Objective ▸ Reproduce the listing below word for word, keeping every line as it appears.

Word and element location records
§

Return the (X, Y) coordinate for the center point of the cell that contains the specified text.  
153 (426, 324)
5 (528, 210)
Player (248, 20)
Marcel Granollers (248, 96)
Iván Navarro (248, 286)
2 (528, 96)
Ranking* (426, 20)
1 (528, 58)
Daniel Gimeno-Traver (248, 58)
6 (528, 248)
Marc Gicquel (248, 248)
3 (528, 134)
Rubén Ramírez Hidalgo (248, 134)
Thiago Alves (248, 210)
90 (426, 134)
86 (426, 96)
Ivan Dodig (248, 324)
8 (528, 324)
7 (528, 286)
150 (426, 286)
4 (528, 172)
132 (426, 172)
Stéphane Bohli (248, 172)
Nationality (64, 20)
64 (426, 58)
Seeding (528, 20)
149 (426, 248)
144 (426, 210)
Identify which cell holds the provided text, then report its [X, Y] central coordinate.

§

Exercise answer ▸
Return the (X, Y) coordinate for the center point of the cell that contains the specified text.  
153 (426, 324)
5 (528, 210)
Player (248, 20)
Marcel Granollers (248, 96)
Iván Navarro (248, 286)
2 (528, 96)
Ranking* (426, 20)
1 (528, 58)
Daniel Gimeno-Traver (248, 58)
6 (528, 248)
Marc Gicquel (248, 248)
3 (528, 134)
Rubén Ramírez Hidalgo (248, 134)
Thiago Alves (248, 210)
90 (426, 134)
86 (426, 96)
Ivan Dodig (248, 324)
8 (528, 324)
7 (528, 286)
150 (426, 286)
4 (528, 172)
132 (426, 172)
Stéphane Bohli (248, 172)
Nationality (64, 20)
64 (426, 58)
Seeding (528, 20)
149 (426, 248)
144 (426, 210)
Identify which cell holds the provided text, then report its [X, Y] central coordinate.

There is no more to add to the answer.